What is expected: Whenever the word "brown" occurs in a line of the material below, that line is counted. Report only the count.
######
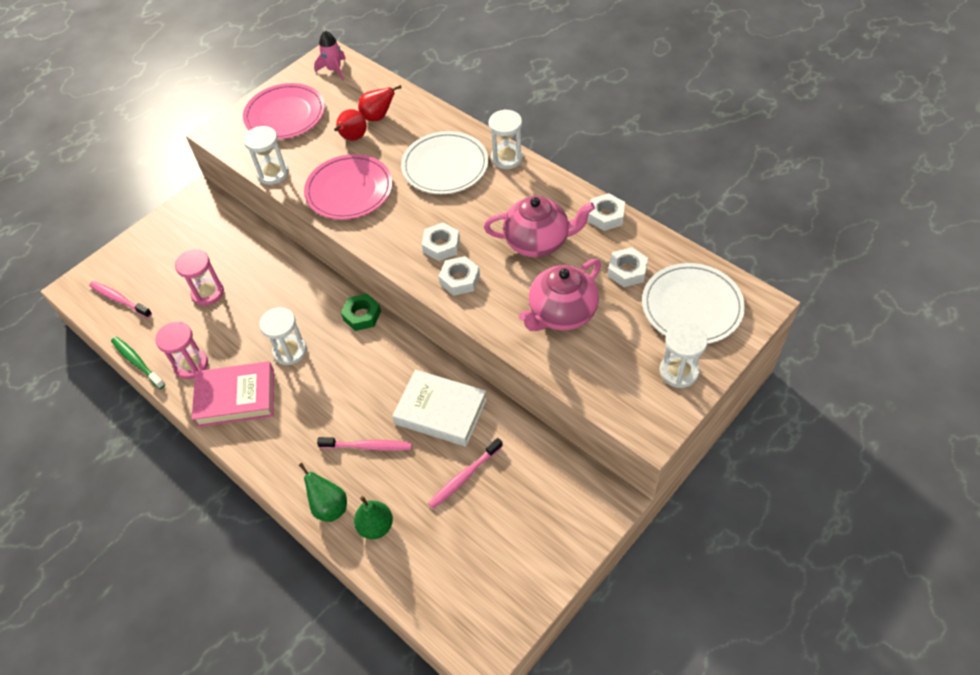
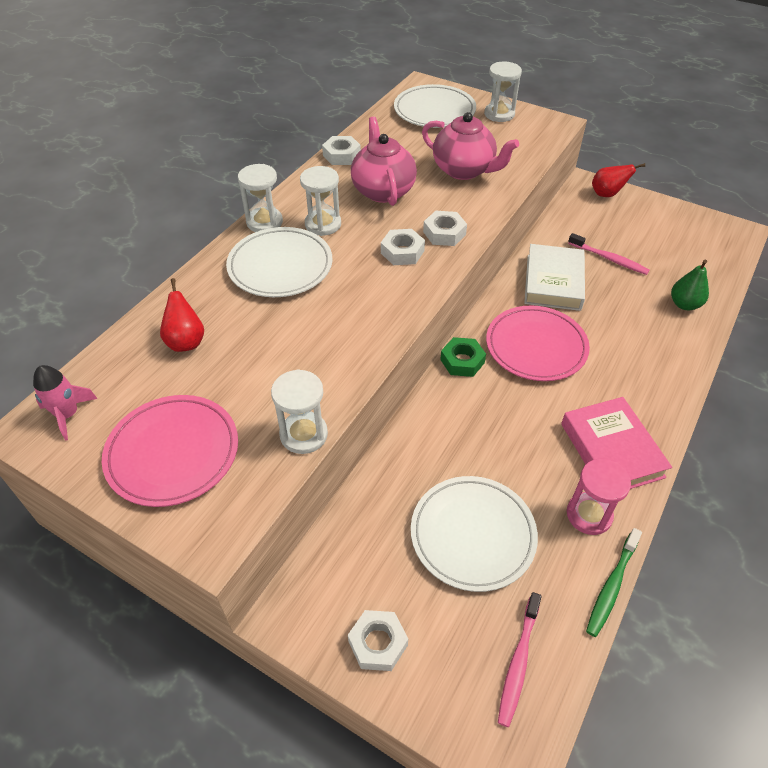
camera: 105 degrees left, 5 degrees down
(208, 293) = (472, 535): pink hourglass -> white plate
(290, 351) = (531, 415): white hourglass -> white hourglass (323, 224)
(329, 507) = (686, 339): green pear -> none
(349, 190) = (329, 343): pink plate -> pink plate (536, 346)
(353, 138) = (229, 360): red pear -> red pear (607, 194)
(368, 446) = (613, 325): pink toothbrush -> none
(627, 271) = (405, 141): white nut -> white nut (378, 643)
######
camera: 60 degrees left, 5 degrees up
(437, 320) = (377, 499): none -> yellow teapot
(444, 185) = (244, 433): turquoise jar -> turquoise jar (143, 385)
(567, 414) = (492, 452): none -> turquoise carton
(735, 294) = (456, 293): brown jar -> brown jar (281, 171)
######
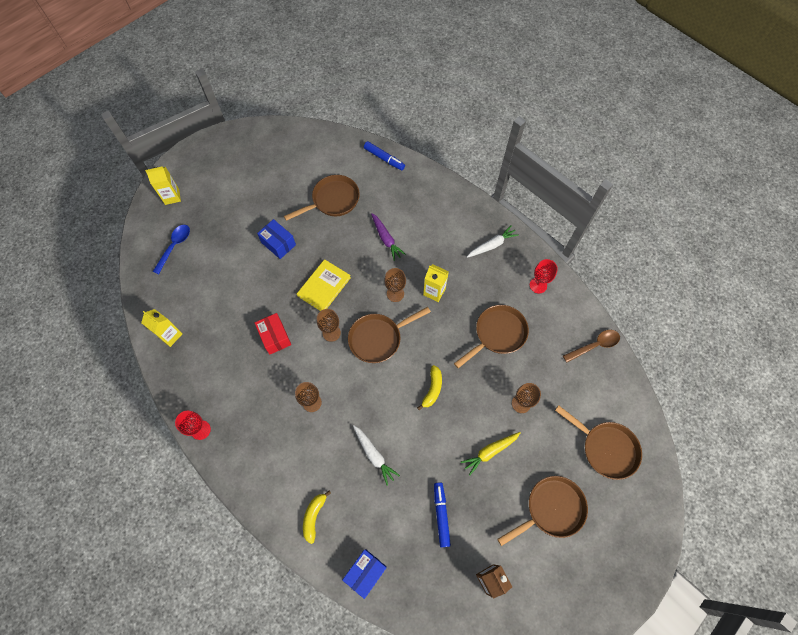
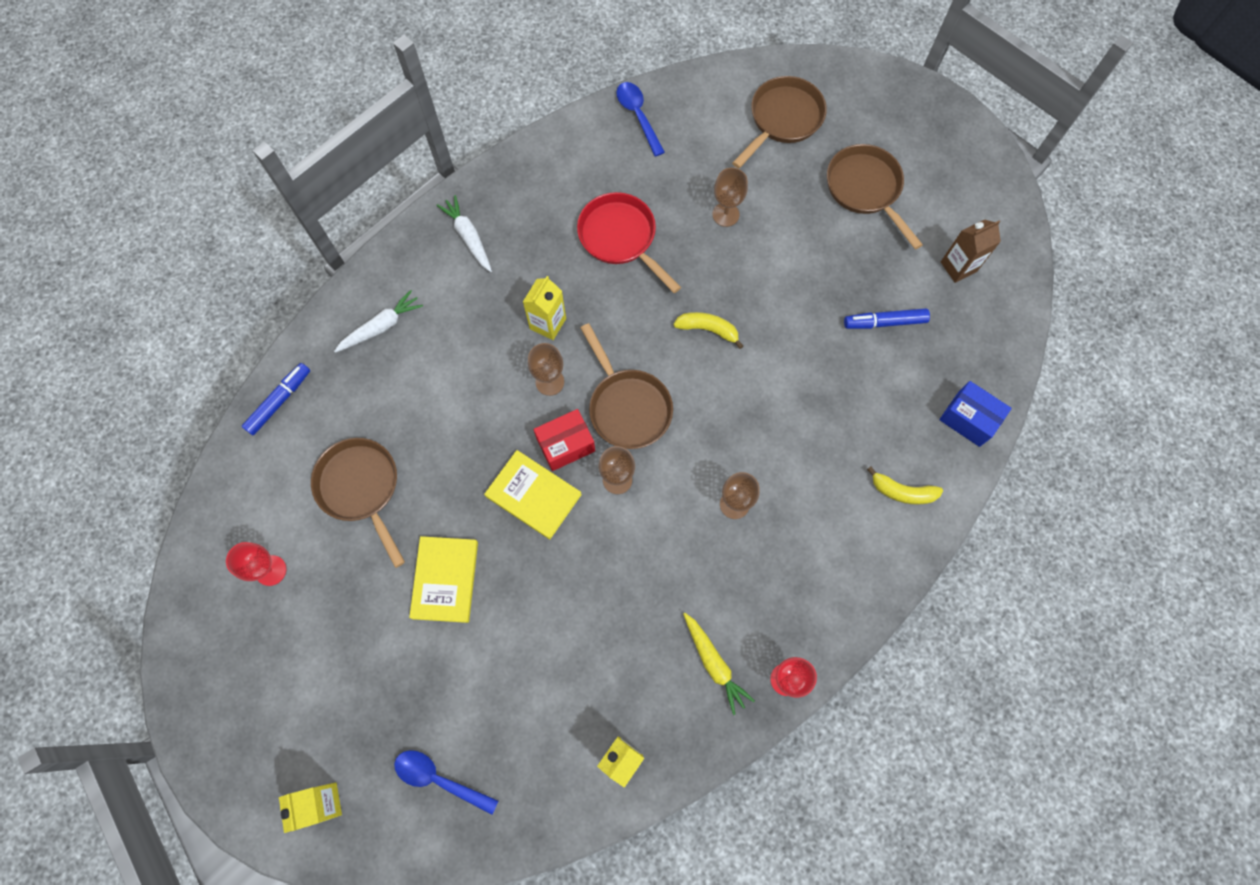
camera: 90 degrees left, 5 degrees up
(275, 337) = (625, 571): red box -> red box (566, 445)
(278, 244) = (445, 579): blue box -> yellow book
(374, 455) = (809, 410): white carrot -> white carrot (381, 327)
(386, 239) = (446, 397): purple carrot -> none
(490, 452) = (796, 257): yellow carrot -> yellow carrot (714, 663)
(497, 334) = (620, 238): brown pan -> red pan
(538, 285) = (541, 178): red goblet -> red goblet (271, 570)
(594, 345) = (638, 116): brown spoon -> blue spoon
######
The answer: 3